# [WHAT THE TASK ASKS]
Answer with only the number of lines below where "cone" appears.

# [Object matching data]
::::::::::
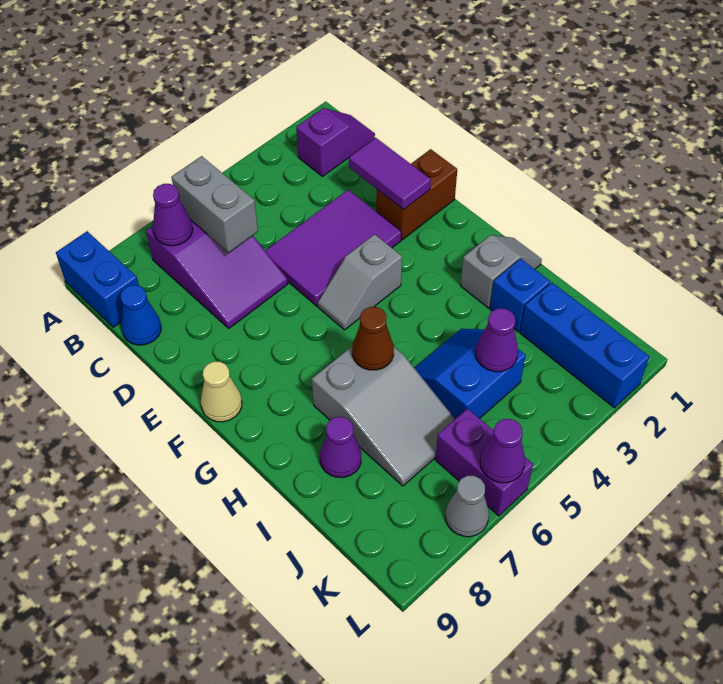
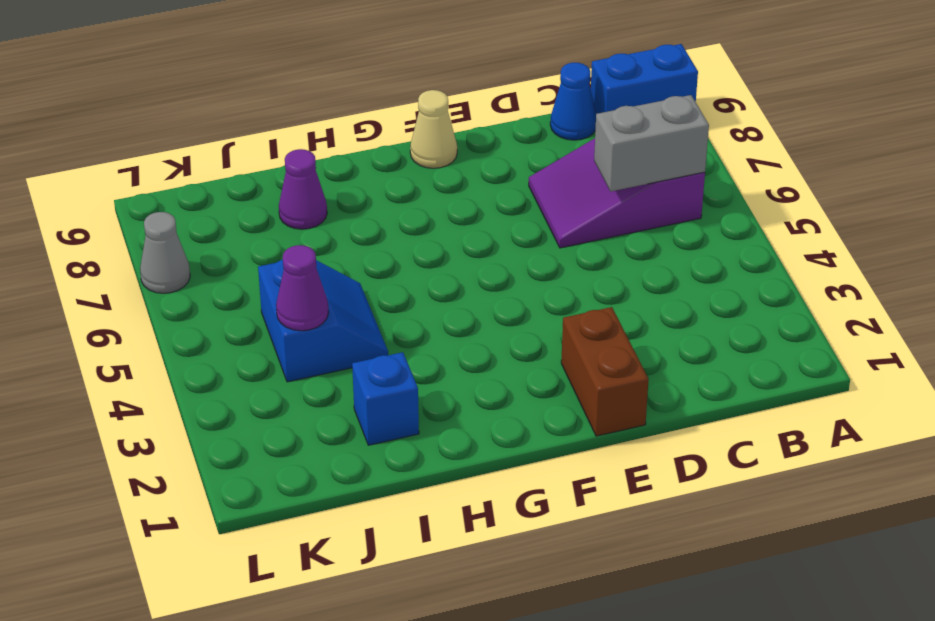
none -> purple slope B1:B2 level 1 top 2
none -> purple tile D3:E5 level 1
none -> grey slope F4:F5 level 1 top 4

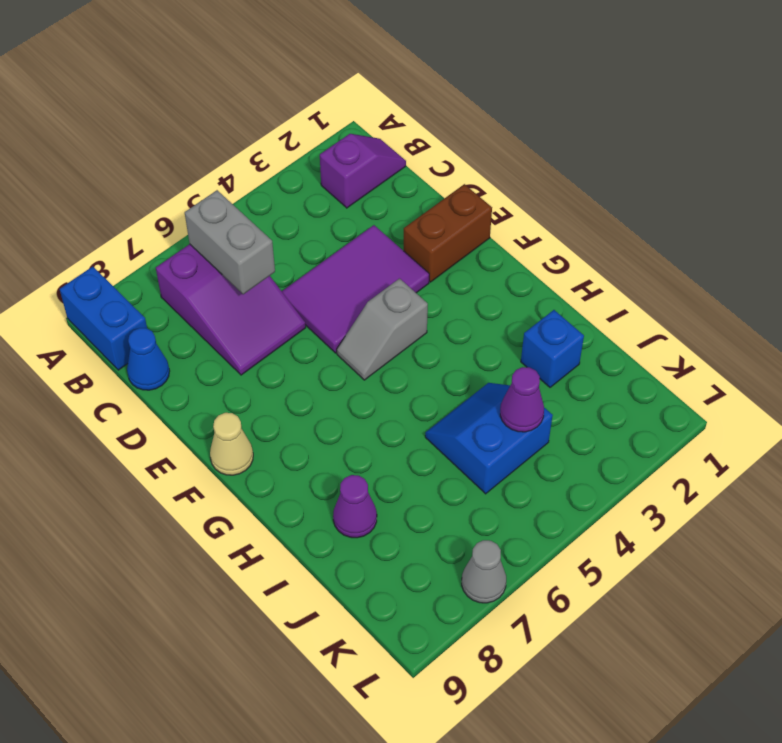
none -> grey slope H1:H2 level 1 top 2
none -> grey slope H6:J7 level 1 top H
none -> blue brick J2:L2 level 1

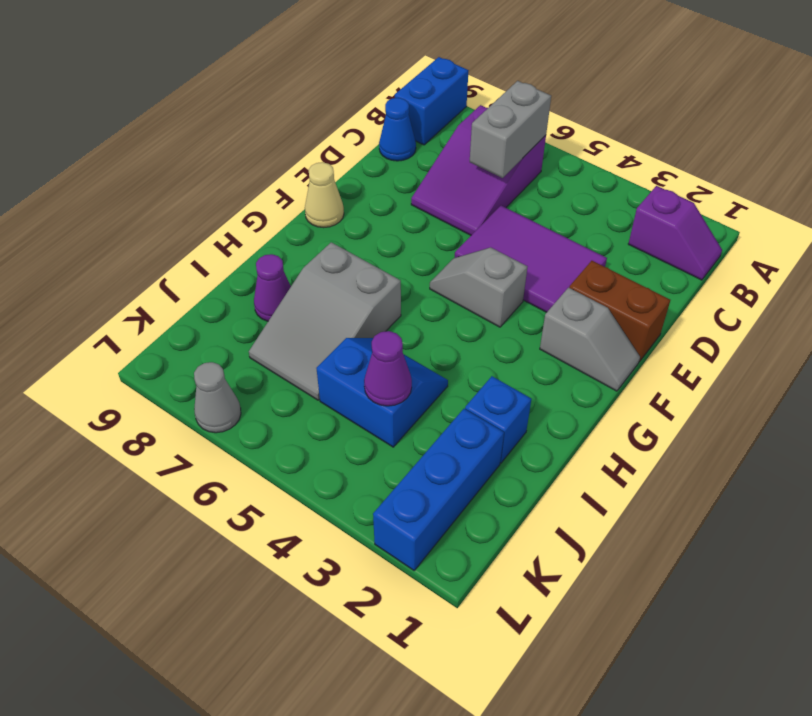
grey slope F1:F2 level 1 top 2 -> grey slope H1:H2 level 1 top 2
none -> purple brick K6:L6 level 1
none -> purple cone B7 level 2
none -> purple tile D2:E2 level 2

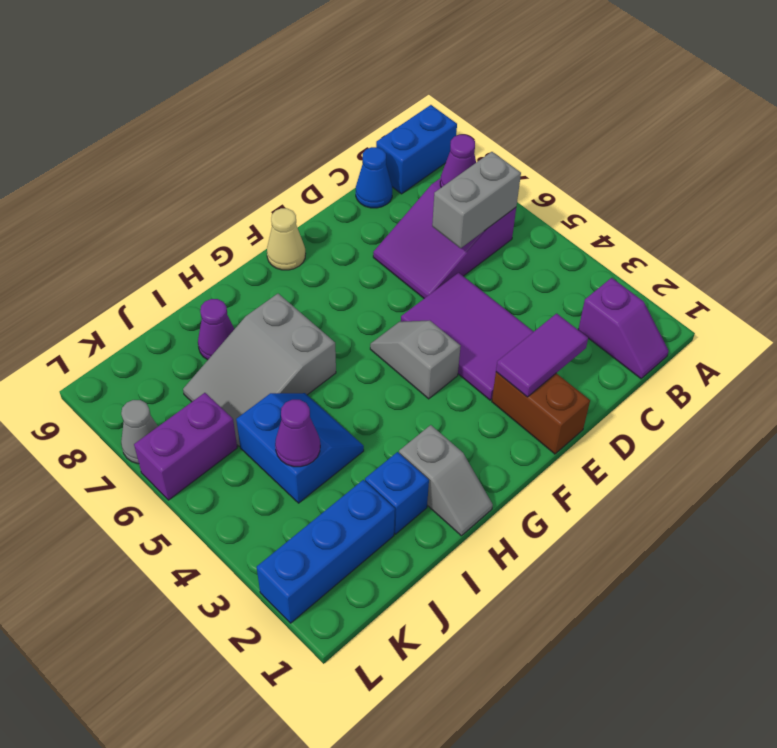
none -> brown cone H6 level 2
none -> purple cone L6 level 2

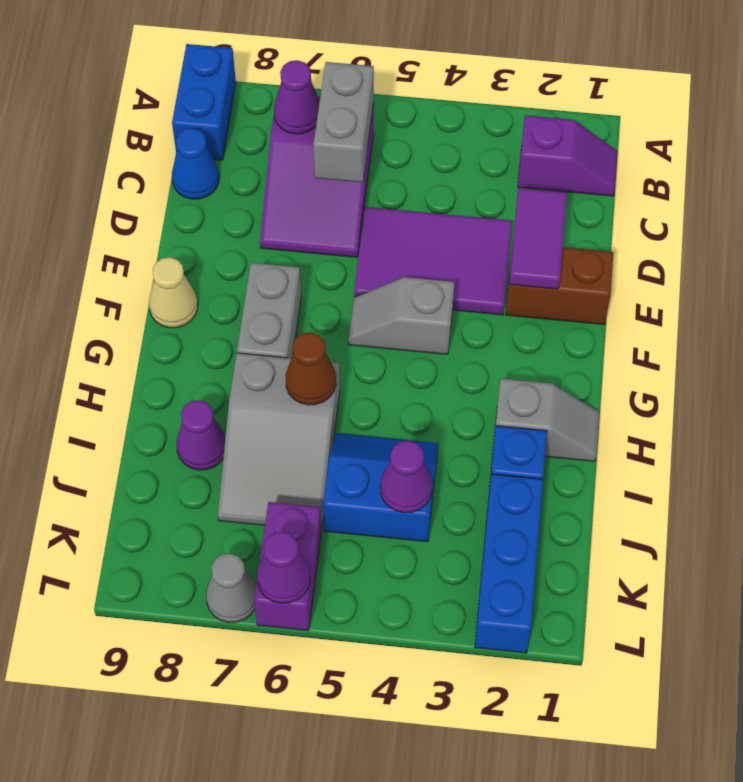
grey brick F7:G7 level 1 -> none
::::::::::
# [RESPONSE FOR THIS EXERCISE]
3